## WORK INSTRUCTIONS
An exact, line-by-line copy is needed, beginning at the line with "Someone carried the emerald" and ending at the last line of the listing below.

## EXERCISE DATA
-- -- --

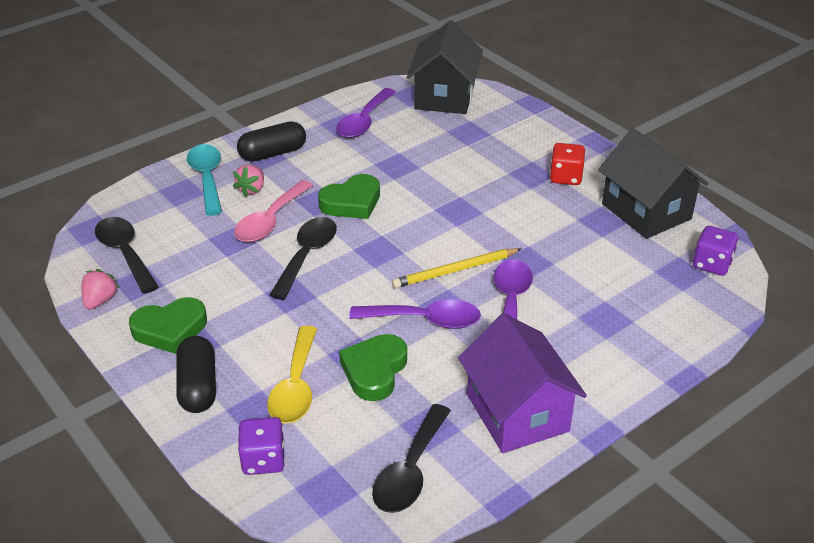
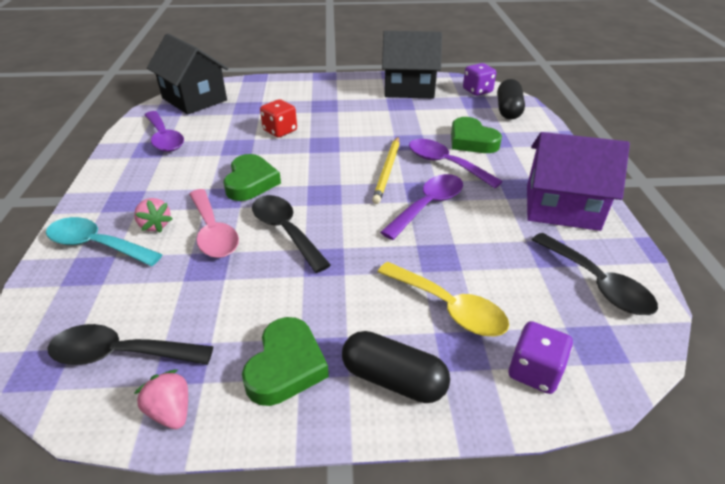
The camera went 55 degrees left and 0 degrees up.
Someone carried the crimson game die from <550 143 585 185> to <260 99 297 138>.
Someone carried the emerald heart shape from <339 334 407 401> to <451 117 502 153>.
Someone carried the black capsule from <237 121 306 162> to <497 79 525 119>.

-- -- --

## ANSWER TO THIS PROBLEM
Someone carried the emerald heart shape from <339 334 407 401> to <451 117 502 153>.
Someone carried the black capsule from <237 121 306 162> to <497 79 525 119>.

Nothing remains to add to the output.